• _Work order_
Make an exact copy of the records, and keep the pictures out of it.

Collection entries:
+++
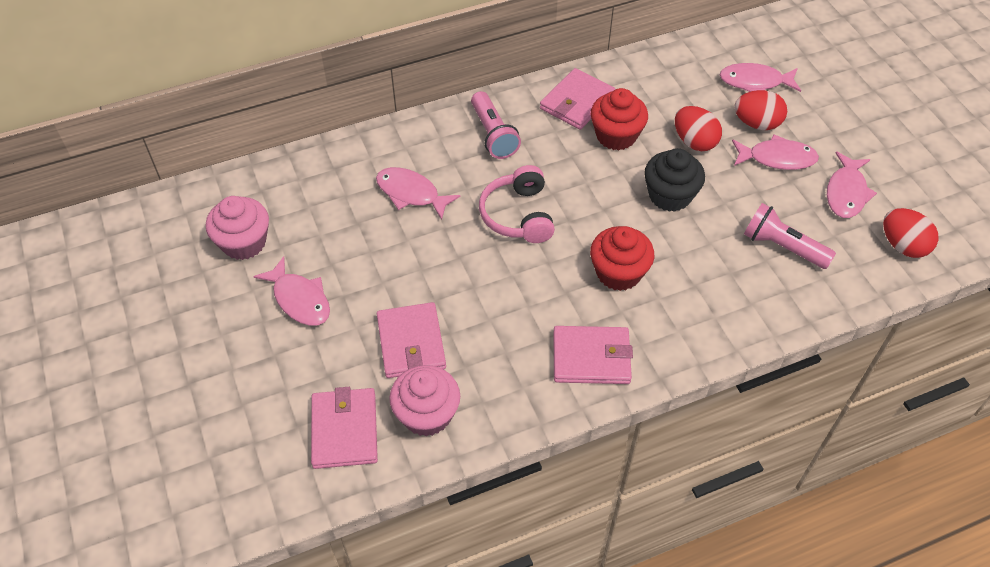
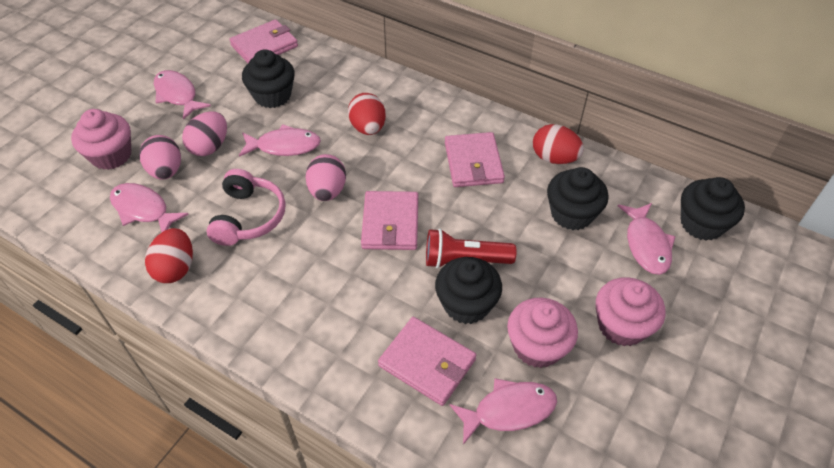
black cupcake: 1 -> 4
pink cupcake: 2 -> 3
pink egg: 0 -> 3
pink flashlight: 2 -> 0
red cupcake: 2 -> 0
red flashlight: 0 -> 1

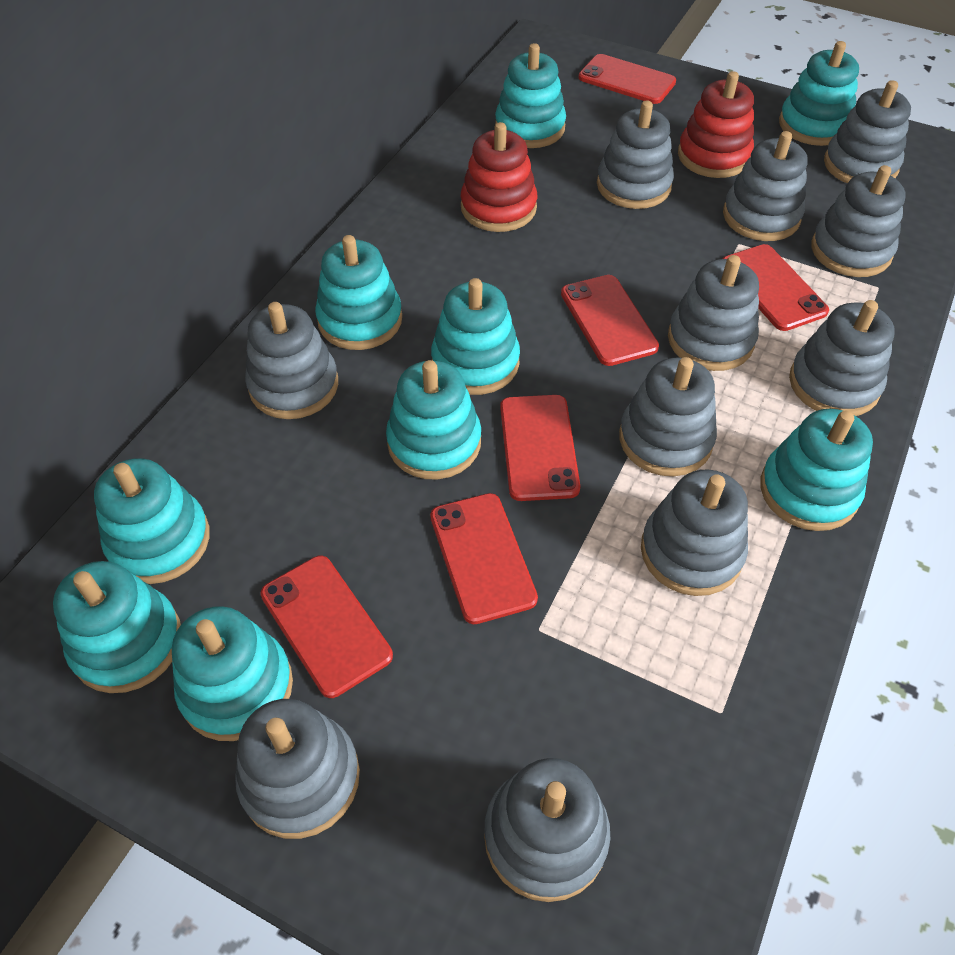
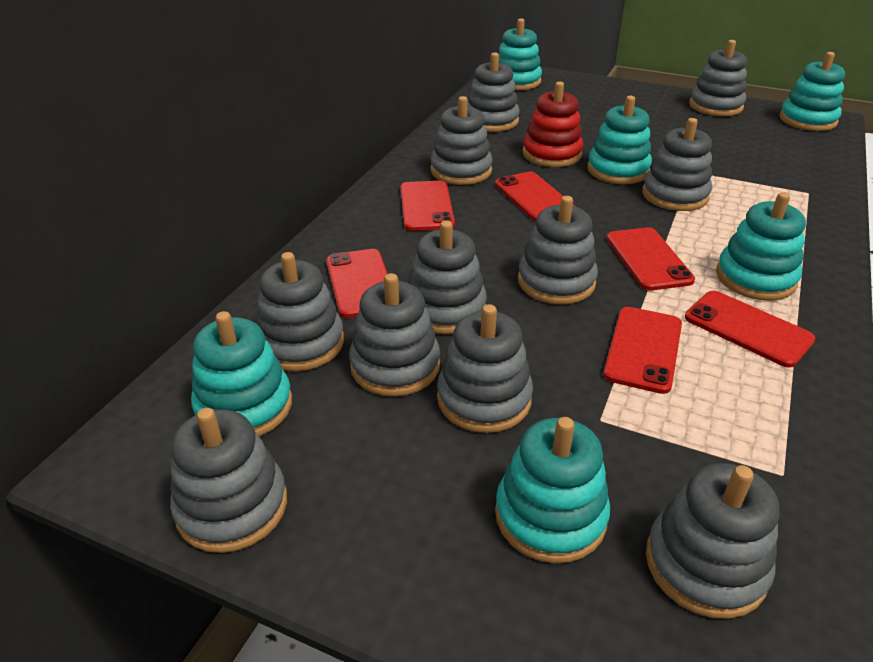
red stacking toy: 2 -> 1
turquoise stacking toy: 9 -> 6

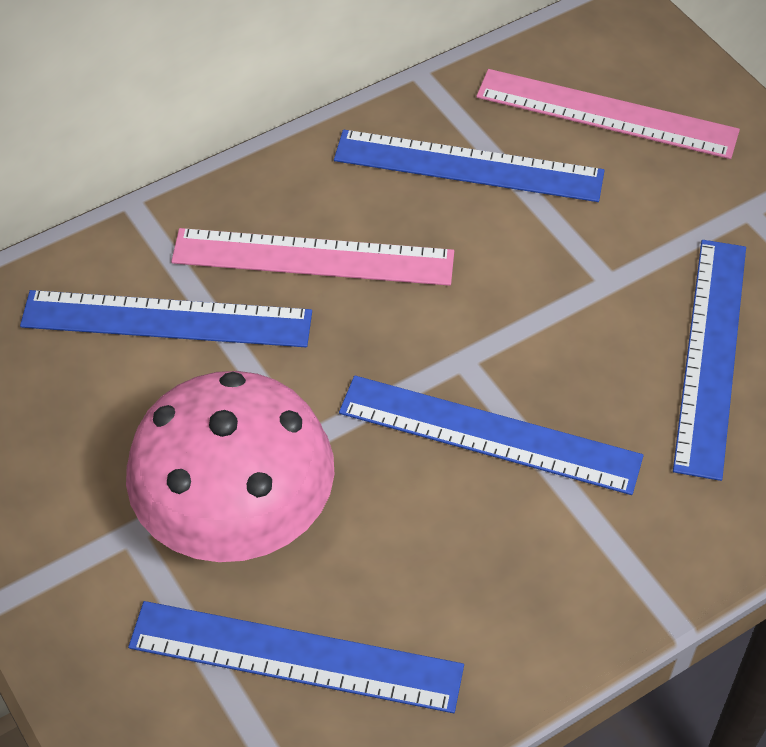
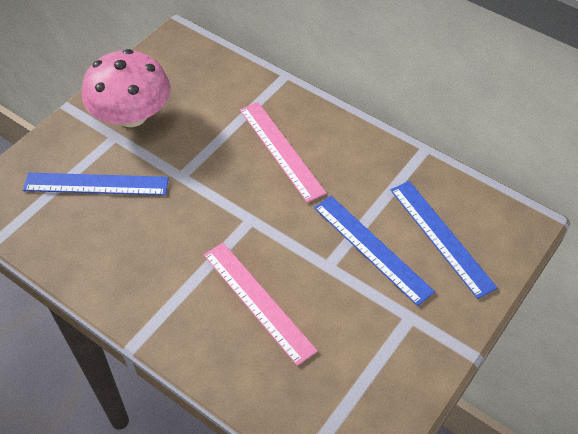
blue ruler: 5 -> 3

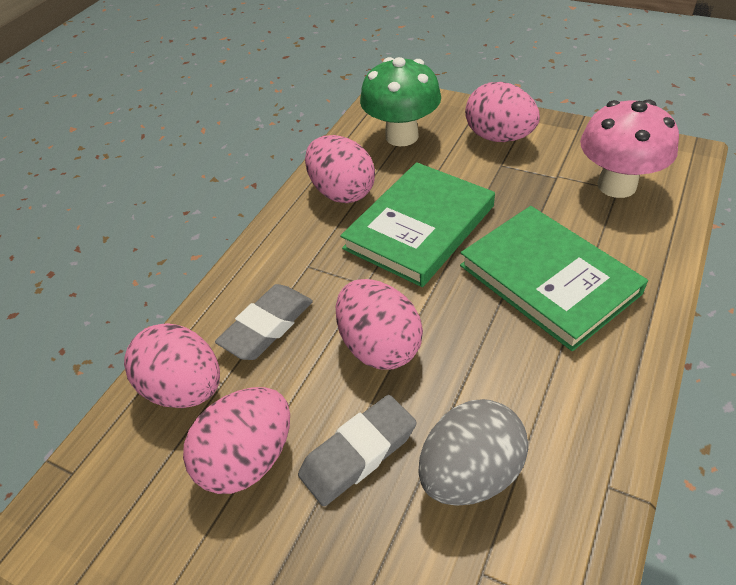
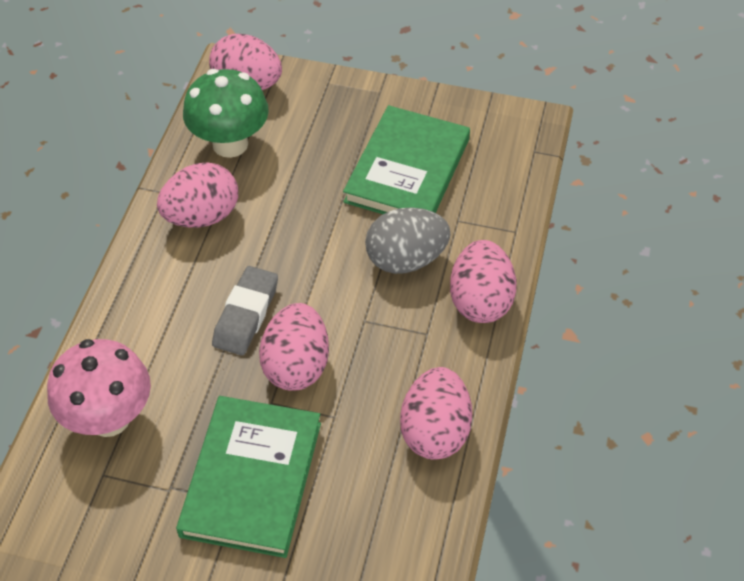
grey eraser: 2 -> 1

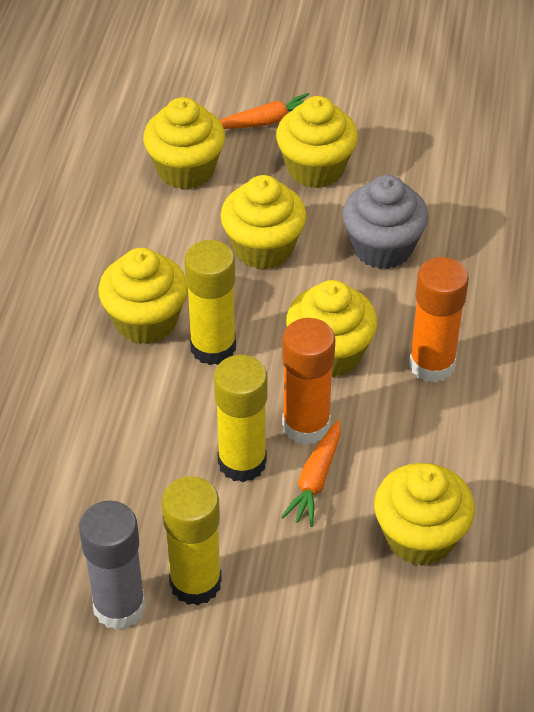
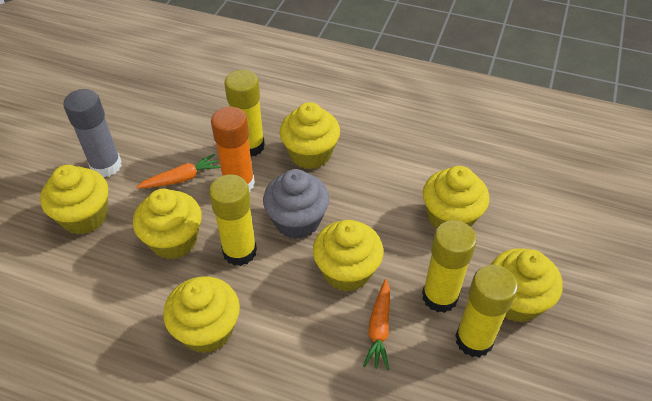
orange glue stick: 2 -> 1
yellow cupcake: 6 -> 7
yellow glue stick: 3 -> 4

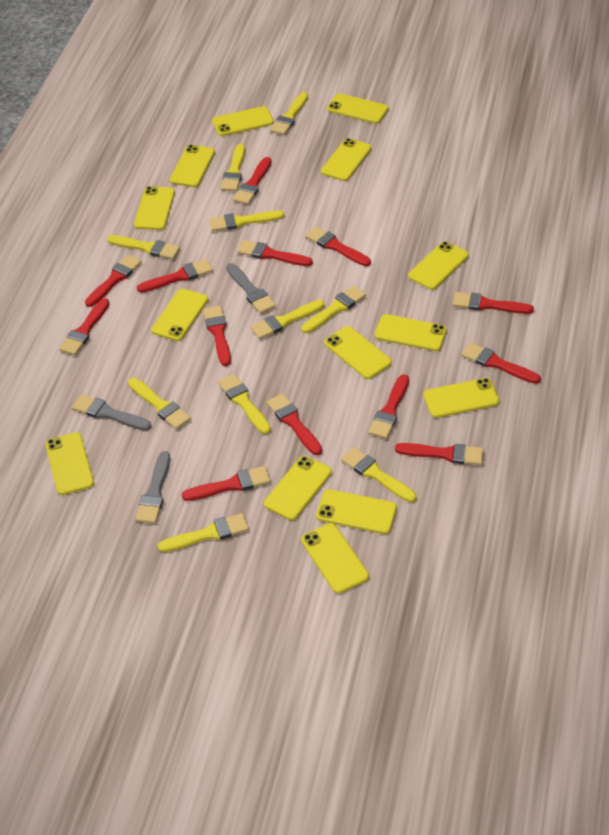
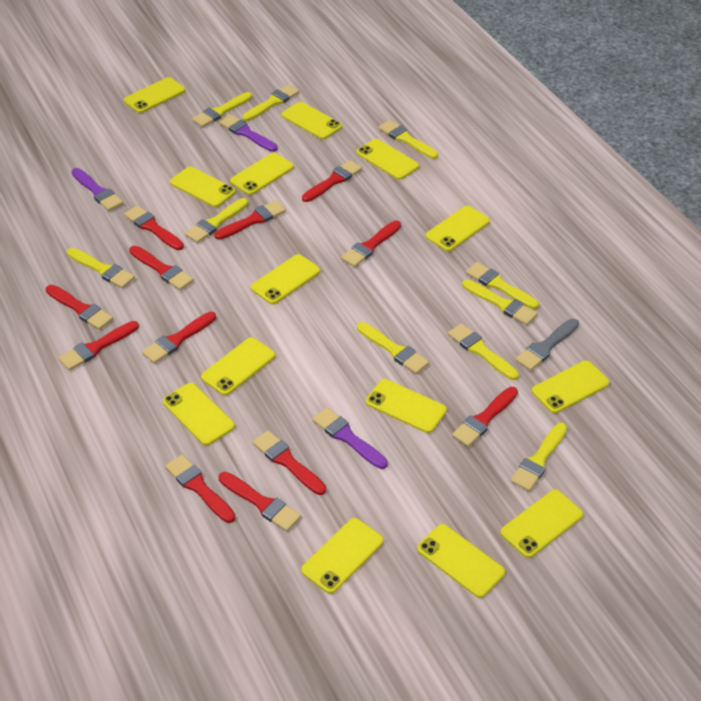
grey brush: 3 -> 1
purple brush: 0 -> 3
red brush: 13 -> 12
+++
• _Result for this task_
black cupcake: 1 -> 4
pink cupcake: 2 -> 3
pink egg: 0 -> 3
pink flashlight: 2 -> 0
red cupcake: 2 -> 0
red flashlight: 0 -> 1

red stacking toy: 2 -> 1
turquoise stacking toy: 9 -> 6

blue ruler: 5 -> 3

grey eraser: 2 -> 1

orange glue stick: 2 -> 1
yellow cupcake: 6 -> 7
yellow glue stick: 3 -> 4

grey brush: 3 -> 1
purple brush: 0 -> 3
red brush: 13 -> 12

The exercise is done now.